What you need to do:
Write out the data exactly from its first line onward, ending with the line in which "J3 pin 2: none -> GND" appears.

[Opening Records to process section]

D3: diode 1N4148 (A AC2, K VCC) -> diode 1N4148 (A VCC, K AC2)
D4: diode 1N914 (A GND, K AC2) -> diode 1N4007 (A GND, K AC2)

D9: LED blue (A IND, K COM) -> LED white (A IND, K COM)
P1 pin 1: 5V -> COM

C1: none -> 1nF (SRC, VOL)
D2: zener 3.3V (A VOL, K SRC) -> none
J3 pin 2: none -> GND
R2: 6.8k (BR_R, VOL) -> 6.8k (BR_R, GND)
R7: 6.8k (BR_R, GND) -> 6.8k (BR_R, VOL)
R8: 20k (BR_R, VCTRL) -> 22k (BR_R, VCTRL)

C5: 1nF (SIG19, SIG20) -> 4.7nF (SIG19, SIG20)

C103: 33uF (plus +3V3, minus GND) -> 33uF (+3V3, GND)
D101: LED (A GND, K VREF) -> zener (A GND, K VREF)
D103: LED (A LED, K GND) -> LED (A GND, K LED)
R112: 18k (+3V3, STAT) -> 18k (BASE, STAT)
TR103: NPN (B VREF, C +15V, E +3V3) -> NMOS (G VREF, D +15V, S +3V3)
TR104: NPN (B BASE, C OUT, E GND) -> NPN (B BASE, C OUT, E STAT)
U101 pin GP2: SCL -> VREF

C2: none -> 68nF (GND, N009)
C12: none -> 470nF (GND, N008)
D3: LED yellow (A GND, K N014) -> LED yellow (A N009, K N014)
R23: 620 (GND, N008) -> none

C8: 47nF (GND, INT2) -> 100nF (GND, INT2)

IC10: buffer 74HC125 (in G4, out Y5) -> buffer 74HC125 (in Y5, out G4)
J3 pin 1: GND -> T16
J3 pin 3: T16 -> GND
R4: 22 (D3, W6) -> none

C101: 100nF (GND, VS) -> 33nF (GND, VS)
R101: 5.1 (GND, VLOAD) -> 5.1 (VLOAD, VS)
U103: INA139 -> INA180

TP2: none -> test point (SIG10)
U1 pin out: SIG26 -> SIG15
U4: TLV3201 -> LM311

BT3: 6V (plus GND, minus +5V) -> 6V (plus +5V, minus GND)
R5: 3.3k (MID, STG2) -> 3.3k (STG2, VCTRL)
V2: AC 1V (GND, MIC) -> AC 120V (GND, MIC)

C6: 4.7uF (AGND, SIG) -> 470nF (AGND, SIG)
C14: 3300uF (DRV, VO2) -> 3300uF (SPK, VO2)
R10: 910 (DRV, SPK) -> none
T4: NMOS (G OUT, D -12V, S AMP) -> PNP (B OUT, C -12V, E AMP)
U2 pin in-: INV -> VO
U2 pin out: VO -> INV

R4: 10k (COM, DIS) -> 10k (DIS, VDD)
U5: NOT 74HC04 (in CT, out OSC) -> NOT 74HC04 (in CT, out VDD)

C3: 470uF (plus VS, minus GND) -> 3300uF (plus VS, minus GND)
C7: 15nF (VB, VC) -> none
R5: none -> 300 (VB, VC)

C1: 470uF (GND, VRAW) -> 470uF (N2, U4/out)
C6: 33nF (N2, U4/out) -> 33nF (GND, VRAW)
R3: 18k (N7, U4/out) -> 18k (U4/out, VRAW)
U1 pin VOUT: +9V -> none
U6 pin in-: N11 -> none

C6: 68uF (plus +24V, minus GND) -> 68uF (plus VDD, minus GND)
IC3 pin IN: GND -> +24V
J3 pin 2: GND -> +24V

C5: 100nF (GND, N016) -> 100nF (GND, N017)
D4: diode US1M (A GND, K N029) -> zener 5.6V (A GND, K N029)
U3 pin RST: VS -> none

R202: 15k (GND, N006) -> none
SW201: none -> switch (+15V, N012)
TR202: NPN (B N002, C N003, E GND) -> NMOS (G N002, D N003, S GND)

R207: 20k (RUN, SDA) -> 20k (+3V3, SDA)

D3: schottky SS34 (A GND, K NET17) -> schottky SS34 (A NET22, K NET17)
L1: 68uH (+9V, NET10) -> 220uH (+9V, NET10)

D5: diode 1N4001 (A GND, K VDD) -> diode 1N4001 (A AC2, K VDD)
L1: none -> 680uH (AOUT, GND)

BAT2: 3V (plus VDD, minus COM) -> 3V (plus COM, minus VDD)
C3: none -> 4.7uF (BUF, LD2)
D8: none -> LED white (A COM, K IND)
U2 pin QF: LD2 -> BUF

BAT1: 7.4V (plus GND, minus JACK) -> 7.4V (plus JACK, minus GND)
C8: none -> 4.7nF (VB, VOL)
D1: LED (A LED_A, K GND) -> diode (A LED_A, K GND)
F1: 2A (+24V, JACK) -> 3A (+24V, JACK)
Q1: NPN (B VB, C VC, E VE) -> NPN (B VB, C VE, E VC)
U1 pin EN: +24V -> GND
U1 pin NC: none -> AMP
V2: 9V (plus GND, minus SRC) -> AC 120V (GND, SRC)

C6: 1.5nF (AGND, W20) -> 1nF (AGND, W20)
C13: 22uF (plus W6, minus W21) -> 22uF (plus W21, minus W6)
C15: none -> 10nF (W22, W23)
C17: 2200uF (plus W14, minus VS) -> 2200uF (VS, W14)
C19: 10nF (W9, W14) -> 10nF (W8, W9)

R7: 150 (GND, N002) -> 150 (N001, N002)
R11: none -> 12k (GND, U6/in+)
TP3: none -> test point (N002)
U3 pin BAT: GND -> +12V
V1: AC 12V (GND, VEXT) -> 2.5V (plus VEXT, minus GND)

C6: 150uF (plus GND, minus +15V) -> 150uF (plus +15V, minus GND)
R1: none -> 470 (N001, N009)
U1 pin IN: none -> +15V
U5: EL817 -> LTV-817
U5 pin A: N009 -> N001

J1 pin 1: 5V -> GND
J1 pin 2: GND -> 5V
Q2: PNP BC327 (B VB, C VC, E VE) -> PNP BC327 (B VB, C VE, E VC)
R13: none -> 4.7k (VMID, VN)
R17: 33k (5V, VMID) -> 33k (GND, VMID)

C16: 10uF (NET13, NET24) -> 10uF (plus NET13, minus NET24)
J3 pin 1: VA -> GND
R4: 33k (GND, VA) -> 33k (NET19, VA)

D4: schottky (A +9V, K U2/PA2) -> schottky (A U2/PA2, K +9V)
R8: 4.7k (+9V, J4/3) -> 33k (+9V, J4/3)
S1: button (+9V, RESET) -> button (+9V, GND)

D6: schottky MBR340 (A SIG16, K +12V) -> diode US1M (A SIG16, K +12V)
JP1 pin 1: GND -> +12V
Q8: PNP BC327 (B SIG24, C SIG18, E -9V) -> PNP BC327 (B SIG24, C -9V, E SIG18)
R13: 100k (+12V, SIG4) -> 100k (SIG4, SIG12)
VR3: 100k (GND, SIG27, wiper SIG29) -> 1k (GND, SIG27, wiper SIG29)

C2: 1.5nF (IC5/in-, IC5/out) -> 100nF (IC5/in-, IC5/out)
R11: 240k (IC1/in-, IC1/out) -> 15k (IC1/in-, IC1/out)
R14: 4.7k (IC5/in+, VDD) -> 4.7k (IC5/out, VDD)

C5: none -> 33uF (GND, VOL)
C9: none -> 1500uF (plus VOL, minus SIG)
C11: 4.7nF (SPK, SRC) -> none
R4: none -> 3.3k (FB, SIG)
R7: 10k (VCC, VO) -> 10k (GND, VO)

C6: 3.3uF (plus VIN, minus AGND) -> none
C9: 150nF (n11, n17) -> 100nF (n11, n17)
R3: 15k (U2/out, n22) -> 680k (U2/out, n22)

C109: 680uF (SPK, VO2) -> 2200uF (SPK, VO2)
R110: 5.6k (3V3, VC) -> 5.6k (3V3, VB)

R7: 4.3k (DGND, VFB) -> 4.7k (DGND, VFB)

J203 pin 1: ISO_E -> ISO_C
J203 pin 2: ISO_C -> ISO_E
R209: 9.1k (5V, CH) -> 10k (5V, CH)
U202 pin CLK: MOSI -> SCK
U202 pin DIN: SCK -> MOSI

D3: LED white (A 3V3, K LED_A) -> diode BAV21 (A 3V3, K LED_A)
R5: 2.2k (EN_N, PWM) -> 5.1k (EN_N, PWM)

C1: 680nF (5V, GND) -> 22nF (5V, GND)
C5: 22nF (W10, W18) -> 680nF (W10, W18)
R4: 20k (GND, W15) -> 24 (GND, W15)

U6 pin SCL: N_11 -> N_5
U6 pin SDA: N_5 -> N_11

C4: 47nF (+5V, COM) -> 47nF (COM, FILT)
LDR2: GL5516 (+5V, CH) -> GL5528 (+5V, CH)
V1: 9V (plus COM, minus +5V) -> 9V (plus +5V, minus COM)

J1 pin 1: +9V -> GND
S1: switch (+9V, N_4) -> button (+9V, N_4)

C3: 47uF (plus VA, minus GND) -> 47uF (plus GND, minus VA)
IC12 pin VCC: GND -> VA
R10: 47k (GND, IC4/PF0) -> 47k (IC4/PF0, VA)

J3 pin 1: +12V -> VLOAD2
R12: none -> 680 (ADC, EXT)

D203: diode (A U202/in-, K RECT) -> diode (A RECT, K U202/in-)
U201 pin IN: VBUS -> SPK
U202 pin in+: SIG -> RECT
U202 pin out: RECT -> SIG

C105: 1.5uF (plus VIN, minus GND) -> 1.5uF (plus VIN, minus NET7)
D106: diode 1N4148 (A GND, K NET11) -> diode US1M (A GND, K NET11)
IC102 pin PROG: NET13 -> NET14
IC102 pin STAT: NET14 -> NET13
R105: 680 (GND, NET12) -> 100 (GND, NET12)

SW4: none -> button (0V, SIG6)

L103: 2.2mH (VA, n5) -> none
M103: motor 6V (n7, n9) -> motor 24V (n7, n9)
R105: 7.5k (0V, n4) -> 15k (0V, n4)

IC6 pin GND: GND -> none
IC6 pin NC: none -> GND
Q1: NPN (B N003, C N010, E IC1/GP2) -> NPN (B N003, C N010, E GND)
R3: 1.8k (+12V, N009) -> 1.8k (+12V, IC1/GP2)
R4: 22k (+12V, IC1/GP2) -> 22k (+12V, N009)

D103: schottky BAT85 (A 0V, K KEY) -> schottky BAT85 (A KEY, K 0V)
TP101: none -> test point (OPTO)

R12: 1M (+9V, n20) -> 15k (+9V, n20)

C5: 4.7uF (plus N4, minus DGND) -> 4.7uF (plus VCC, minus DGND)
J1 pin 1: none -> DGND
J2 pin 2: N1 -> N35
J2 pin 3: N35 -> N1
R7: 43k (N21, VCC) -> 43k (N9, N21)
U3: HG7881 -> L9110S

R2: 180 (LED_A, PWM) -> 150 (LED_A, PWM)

[Closing Records to process section]

Expected output:
D3: diode 1N4148 (A AC2, K VCC) -> diode 1N4148 (A VCC, K AC2)
D4: diode 1N914 (A GND, K AC2) -> diode 1N4007 (A GND, K AC2)

D9: LED blue (A IND, K COM) -> LED white (A IND, K COM)
P1 pin 1: 5V -> COM

C1: none -> 1nF (SRC, VOL)
D2: zener 3.3V (A VOL, K SRC) -> none
J3 pin 2: none -> GND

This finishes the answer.